HOW TO COMPLETE THIS TASK
Give the data again exactly as it is written.

RECORDS
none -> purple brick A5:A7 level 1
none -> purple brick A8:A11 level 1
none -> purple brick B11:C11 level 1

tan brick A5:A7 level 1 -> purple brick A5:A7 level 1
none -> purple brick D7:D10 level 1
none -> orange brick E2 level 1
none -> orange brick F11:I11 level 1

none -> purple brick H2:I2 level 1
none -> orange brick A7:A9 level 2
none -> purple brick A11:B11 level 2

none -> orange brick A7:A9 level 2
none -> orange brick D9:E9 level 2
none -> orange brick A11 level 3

EXERCISE OUTPUT
none -> purple brick A5:A7 level 1
none -> purple brick A8:A11 level 1
none -> purple brick B11:C11 level 1

tan brick A5:A7 level 1 -> purple brick A5:A7 level 1
none -> purple brick D7:D10 level 1
none -> orange brick E2 level 1
none -> orange brick F11:I11 level 1

none -> purple brick H2:I2 level 1
none -> orange brick A7:A9 level 2
none -> purple brick A11:B11 level 2

none -> orange brick A7:A9 level 2
none -> orange brick D9:E9 level 2
none -> orange brick A11 level 3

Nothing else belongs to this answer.